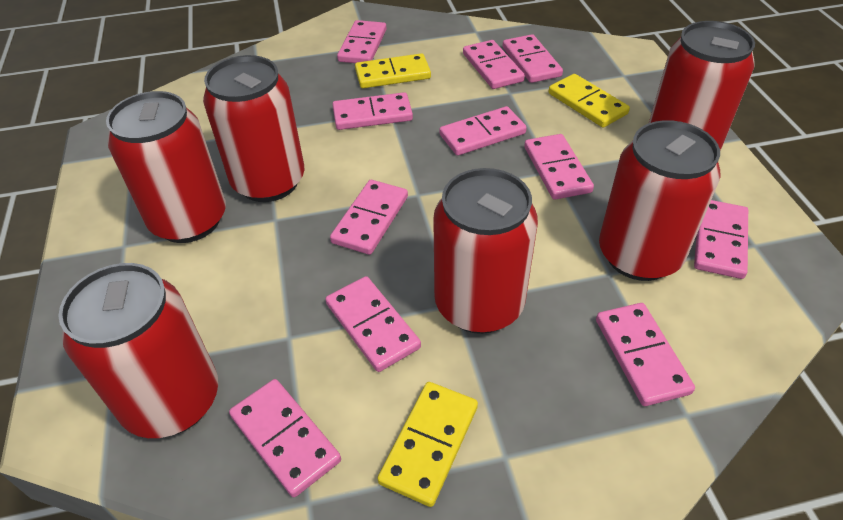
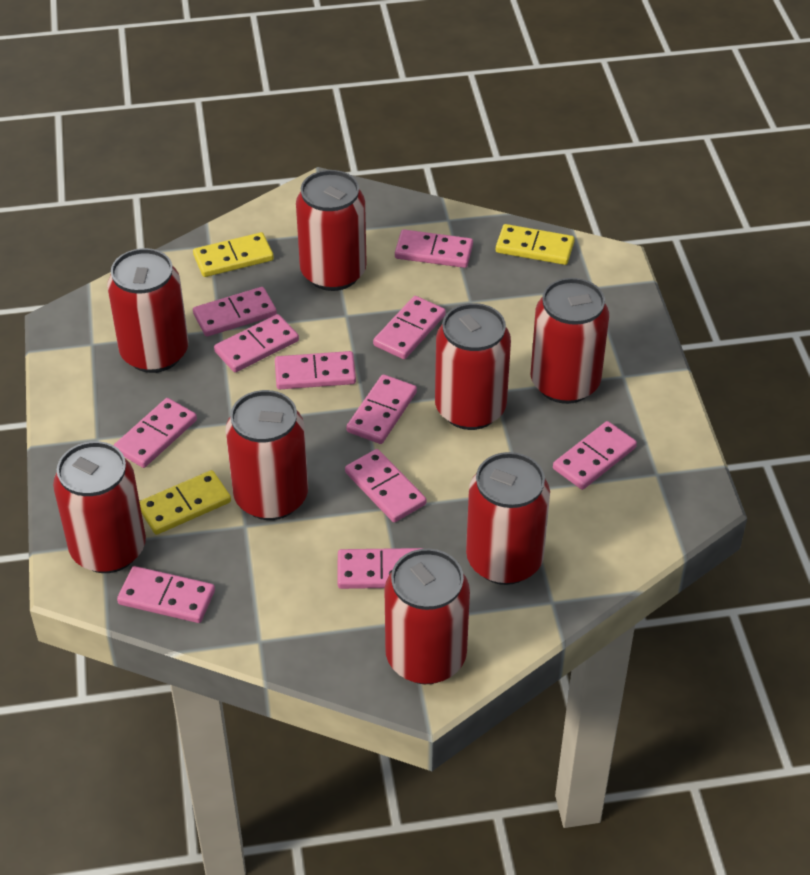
red can: 6 -> 8

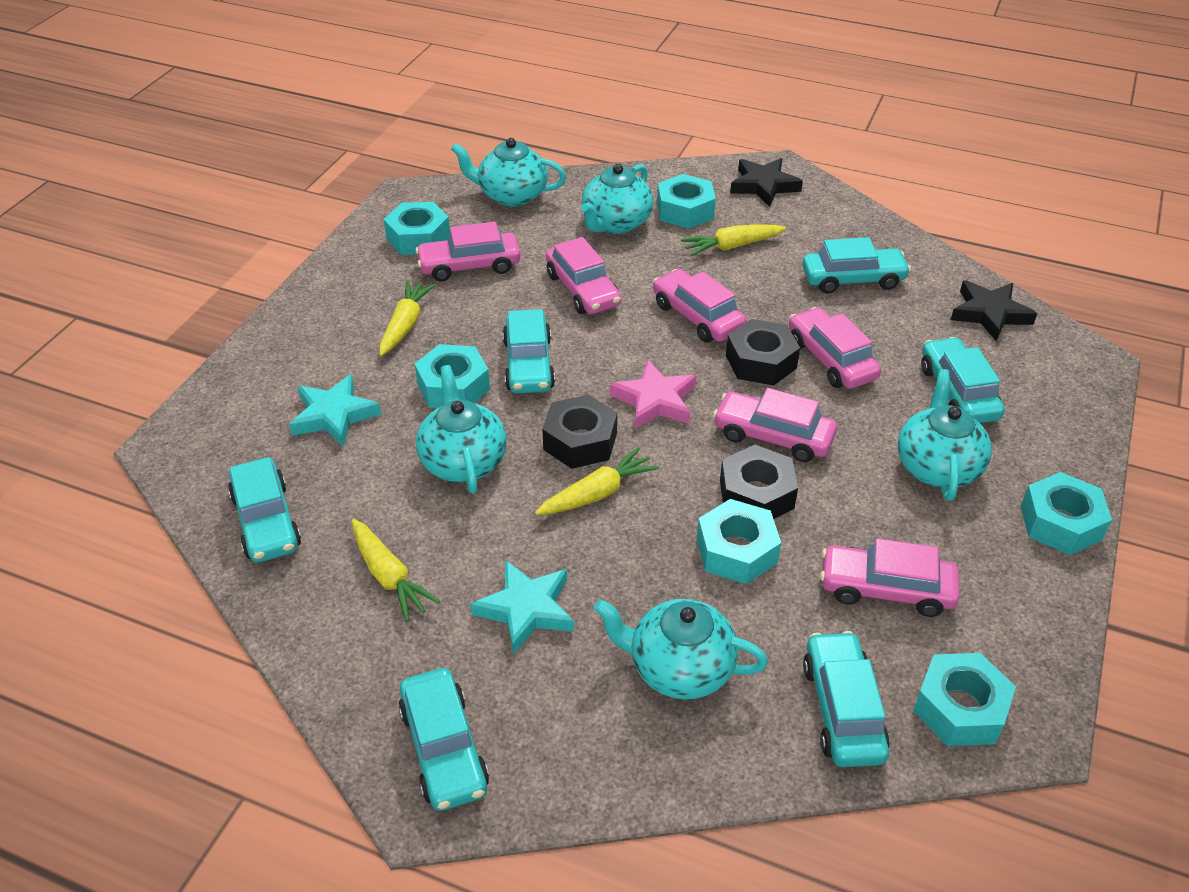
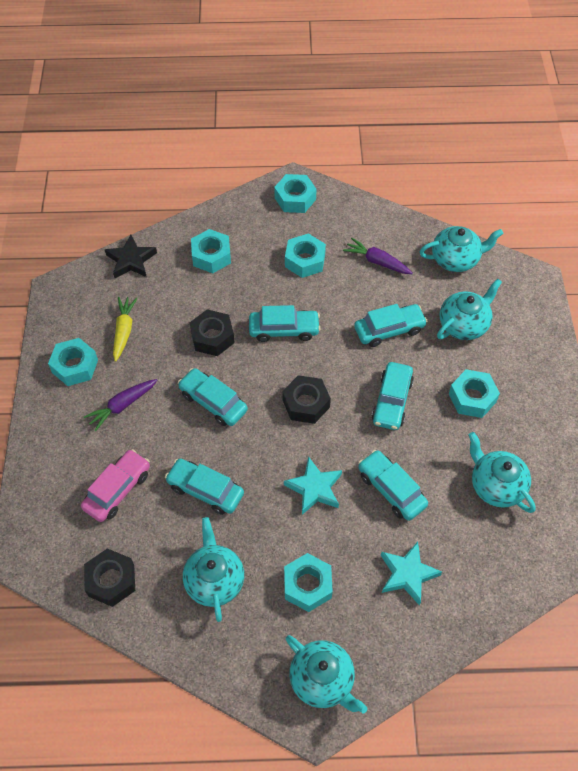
black star: 2 -> 1
pink car: 6 -> 1
pink star: 1 -> 0
purple carrot: 0 -> 2
yellow carrot: 4 -> 1

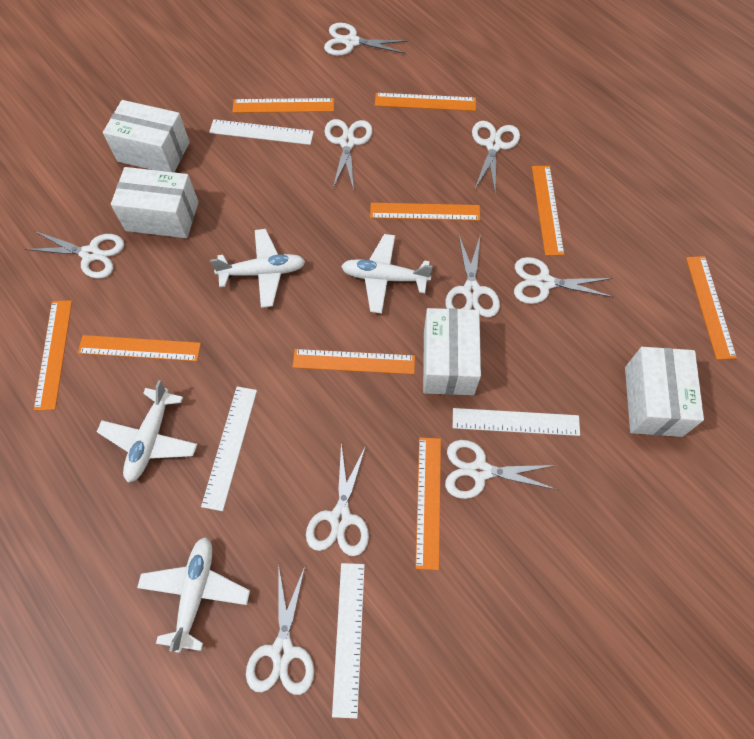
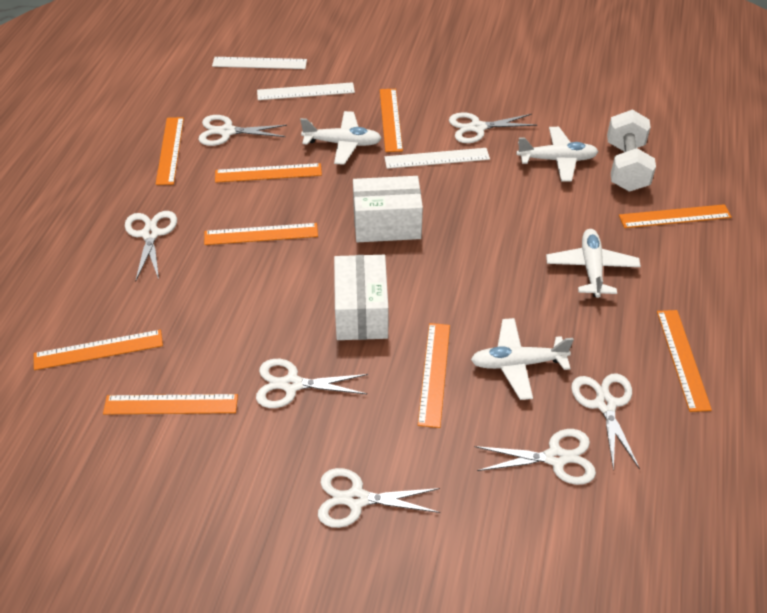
white box: 4 -> 2
white dumbbell: 0 -> 1
white ruler: 4 -> 3
white scissors: 9 -> 7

━━━━━━

(Activity):
Exactly the lines from the one holding "black star: 2 -> 1" through the last line of the entries must be set down, with nothing added and no pictures.

(The answer):
black star: 2 -> 1
pink car: 6 -> 1
pink star: 1 -> 0
purple carrot: 0 -> 2
yellow carrot: 4 -> 1

white box: 4 -> 2
white dumbbell: 0 -> 1
white ruler: 4 -> 3
white scissors: 9 -> 7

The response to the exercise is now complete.